§ **Exercise**
Nothing but a number should be written: the count of lines below that contain "Lampe".

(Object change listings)

--

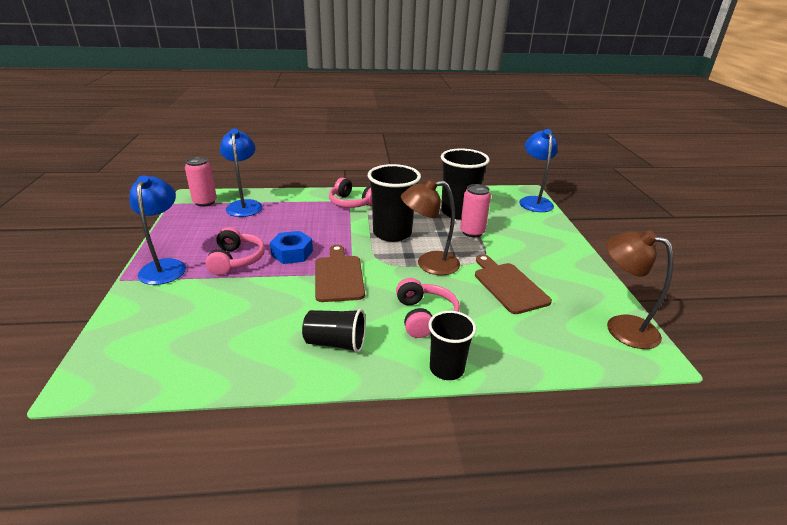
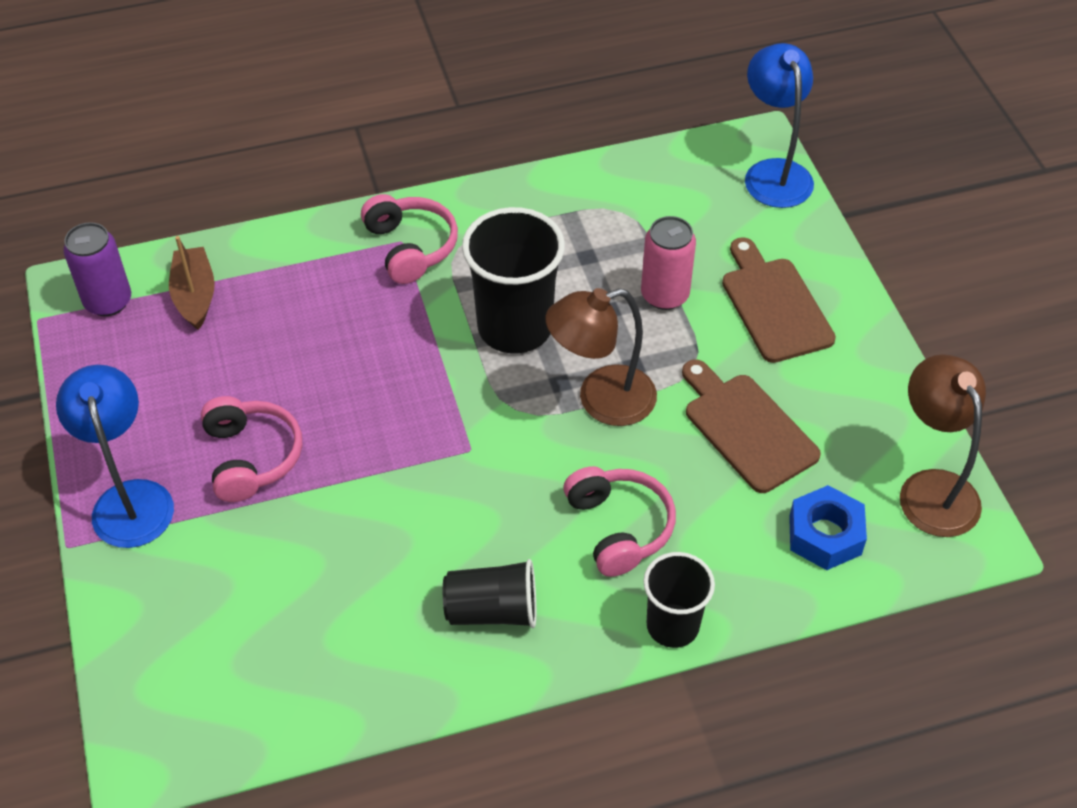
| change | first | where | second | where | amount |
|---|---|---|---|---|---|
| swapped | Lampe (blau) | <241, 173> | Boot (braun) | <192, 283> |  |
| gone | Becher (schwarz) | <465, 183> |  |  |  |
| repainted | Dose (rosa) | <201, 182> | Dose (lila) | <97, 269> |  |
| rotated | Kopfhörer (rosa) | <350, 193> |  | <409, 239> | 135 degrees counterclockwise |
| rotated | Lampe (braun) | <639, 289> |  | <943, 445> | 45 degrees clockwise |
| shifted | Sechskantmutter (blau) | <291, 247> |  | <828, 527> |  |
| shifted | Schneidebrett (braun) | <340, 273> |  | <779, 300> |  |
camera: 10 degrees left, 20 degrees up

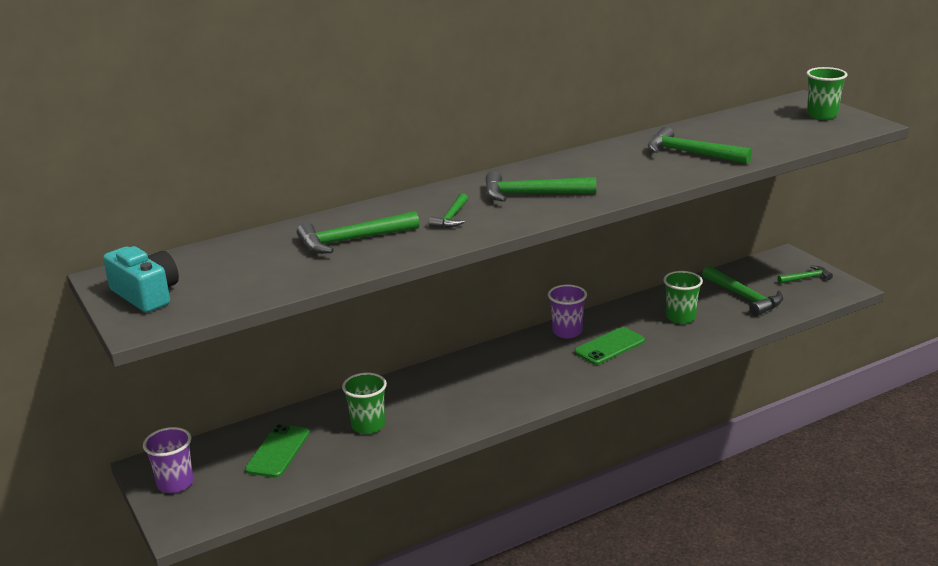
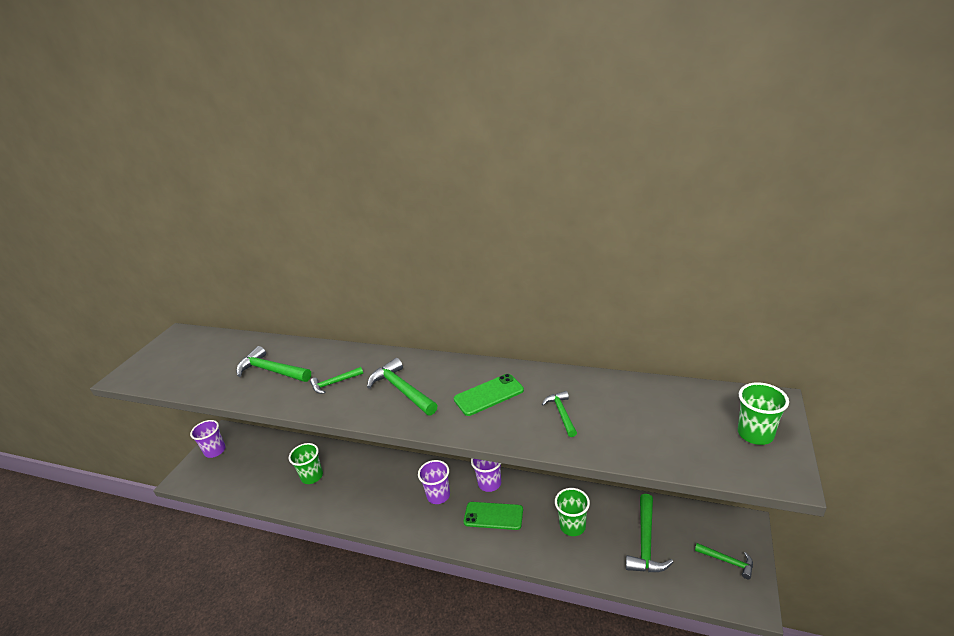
| change | first | where | second | where | amount |
|---|---|---|---|---|---|
| scaled | Hammer (grün) | <700, 145> |  | <559, 414> | x0.59 |
| gone | Kamera (türkis) | <141, 279> |  |  |  |
| shifted | Handy (grün) | <277, 451> |  | <489, 395> |  |
| new |  |  | Becher (lila) | <434, 482> |  |
camera: 50 degrees right, 5 degrees up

--

§ **Solution below**
2